Directions :: Pull every line containing "slope" from the listing below.

-------- Exercise input

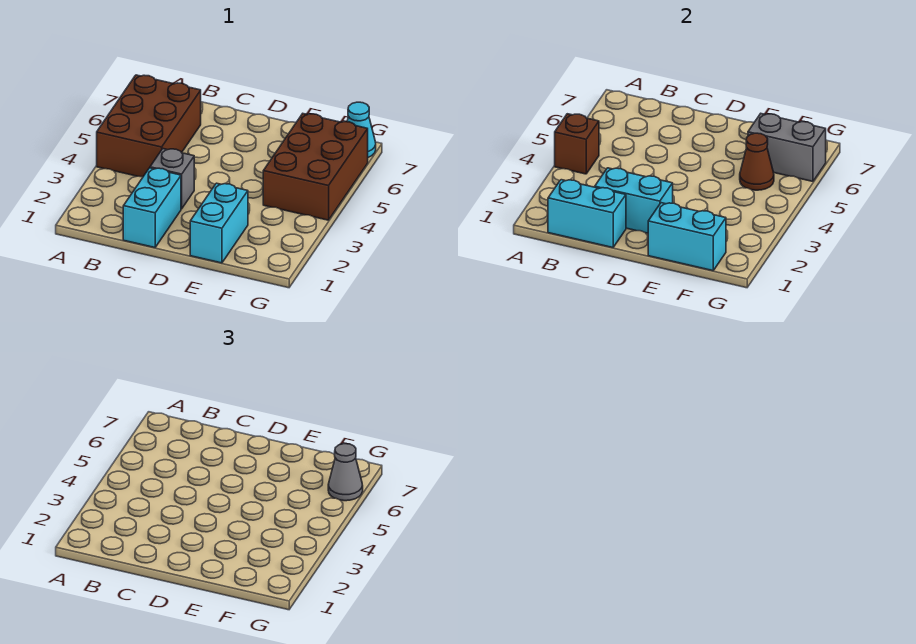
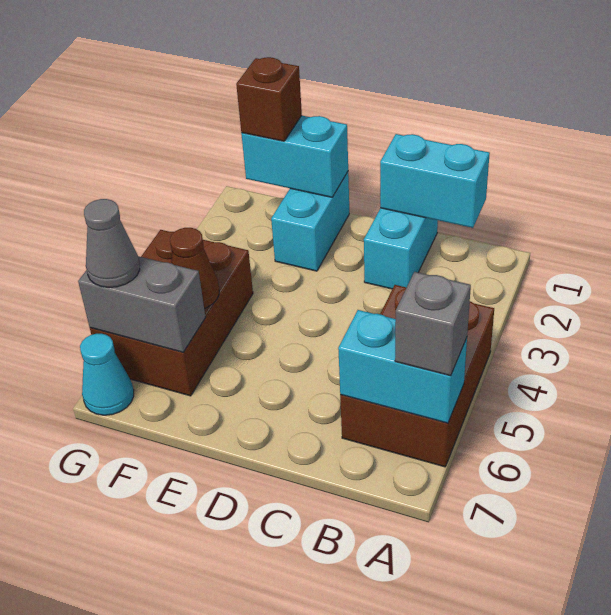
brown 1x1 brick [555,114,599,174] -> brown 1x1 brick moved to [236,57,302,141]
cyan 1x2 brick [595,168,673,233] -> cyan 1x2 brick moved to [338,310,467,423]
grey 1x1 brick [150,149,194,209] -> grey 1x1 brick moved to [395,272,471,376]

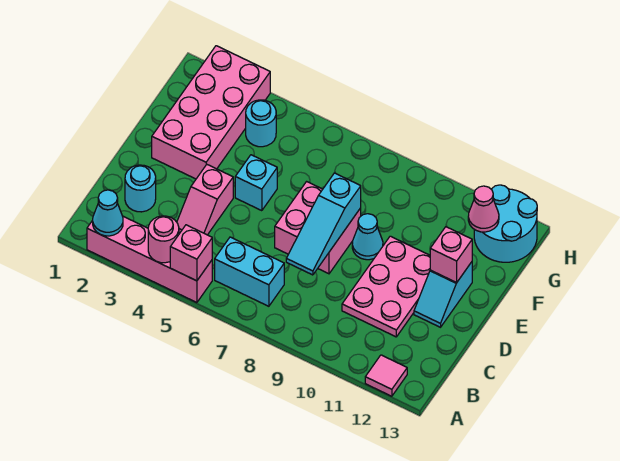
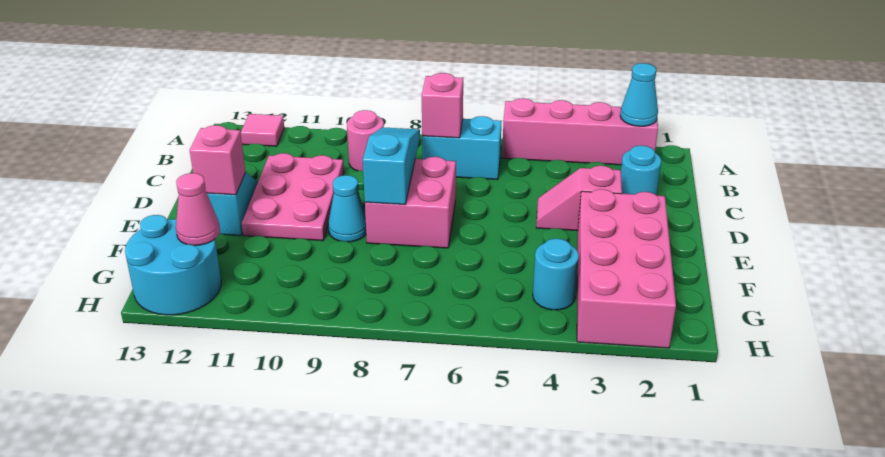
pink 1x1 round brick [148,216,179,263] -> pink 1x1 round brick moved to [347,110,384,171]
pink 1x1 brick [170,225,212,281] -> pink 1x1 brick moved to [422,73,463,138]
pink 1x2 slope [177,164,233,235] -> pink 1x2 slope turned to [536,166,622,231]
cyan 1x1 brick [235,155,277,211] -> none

----------------
-------- Exercise input

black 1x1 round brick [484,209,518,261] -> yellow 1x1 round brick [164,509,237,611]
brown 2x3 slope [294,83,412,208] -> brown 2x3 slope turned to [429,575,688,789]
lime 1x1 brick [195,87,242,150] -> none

----------------

Exercise solution ::
pink 1x2 slope [177,164,233,235] -> pink 1x2 slope turned to [536,166,622,231]
brown 2x3 slope [294,83,412,208] -> brown 2x3 slope turned to [429,575,688,789]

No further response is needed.